What this task involves: Tally the lines in the entries below that contain the word "purple". Reply with that number alone.

-- start of Dataset entries --

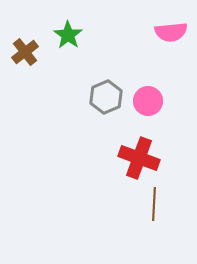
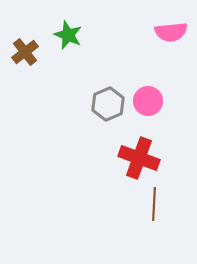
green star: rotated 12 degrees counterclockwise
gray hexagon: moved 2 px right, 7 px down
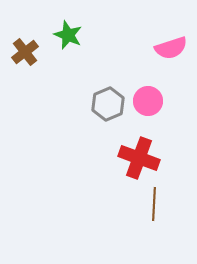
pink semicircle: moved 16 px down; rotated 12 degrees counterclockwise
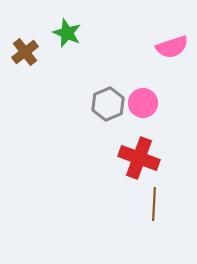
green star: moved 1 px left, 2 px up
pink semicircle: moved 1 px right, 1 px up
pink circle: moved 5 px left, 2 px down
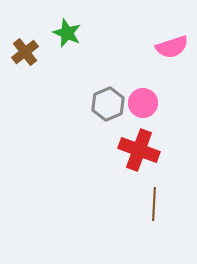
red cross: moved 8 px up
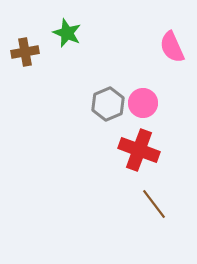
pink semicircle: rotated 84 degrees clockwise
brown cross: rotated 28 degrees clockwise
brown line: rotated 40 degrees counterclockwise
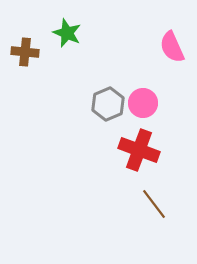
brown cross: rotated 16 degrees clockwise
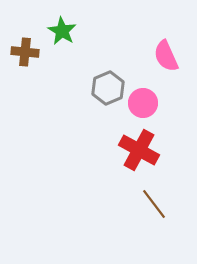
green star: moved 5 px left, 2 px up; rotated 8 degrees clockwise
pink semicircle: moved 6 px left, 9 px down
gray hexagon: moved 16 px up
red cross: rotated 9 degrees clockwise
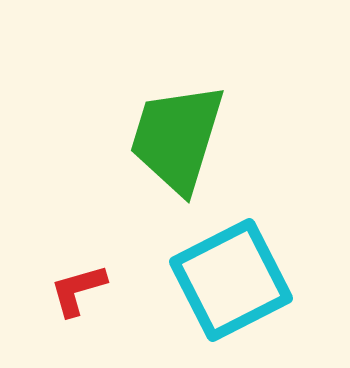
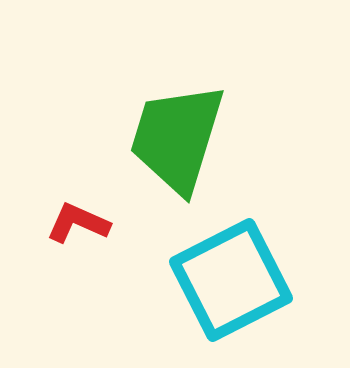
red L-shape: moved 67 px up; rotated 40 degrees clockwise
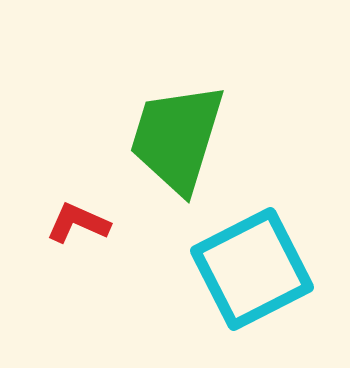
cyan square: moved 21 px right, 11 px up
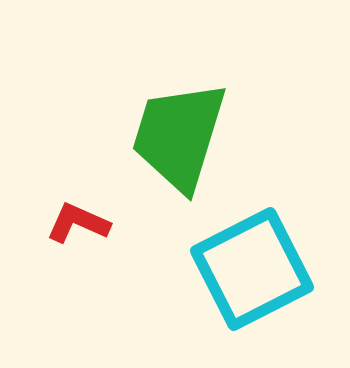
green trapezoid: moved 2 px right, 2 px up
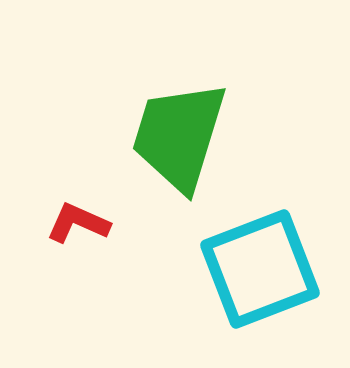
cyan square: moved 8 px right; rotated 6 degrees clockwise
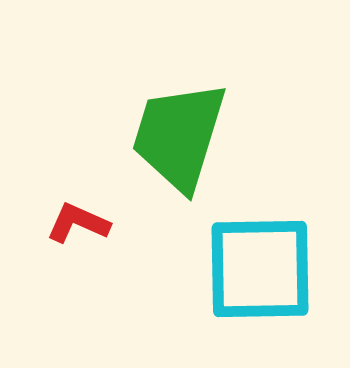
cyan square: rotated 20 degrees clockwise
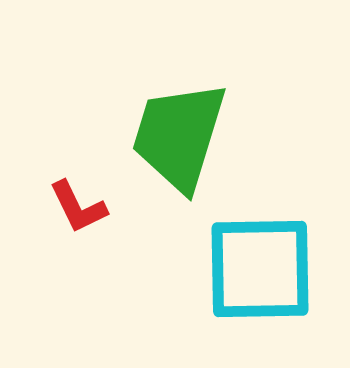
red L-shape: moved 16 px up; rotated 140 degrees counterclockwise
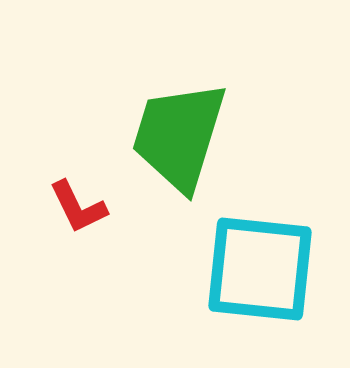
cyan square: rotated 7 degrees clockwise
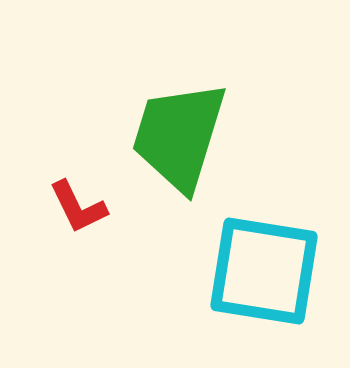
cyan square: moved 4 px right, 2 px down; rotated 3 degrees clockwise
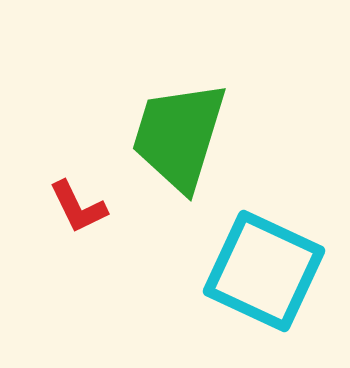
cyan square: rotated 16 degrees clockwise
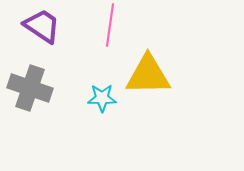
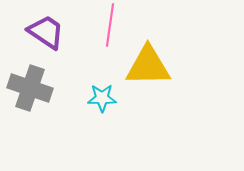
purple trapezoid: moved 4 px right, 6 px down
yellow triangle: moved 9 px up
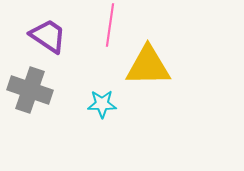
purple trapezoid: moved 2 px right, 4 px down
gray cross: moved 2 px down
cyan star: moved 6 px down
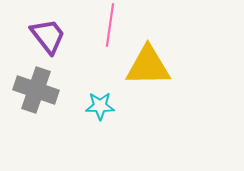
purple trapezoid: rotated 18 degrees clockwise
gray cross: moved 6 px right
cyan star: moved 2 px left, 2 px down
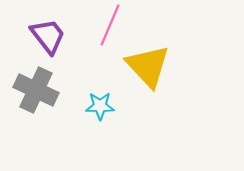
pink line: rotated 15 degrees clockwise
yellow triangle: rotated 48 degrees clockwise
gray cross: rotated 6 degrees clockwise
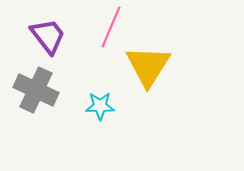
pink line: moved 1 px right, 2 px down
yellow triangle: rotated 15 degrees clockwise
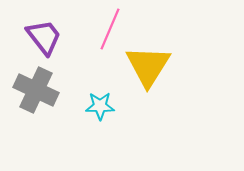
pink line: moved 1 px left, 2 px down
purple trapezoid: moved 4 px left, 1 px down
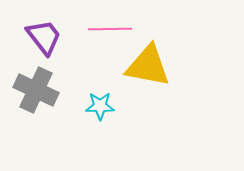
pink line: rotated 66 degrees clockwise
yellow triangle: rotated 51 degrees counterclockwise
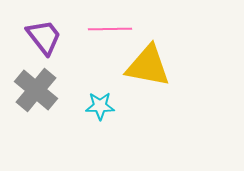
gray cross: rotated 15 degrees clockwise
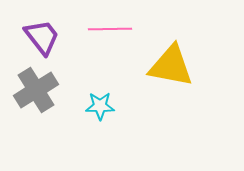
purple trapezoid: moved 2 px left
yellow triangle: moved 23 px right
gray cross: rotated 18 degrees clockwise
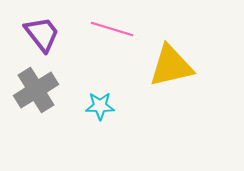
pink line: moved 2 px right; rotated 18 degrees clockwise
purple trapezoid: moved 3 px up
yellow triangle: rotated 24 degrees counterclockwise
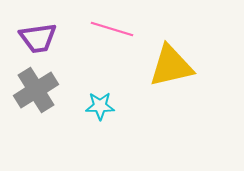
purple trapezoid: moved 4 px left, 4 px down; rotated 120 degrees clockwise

-- end of Dataset entries --

Final answer: 7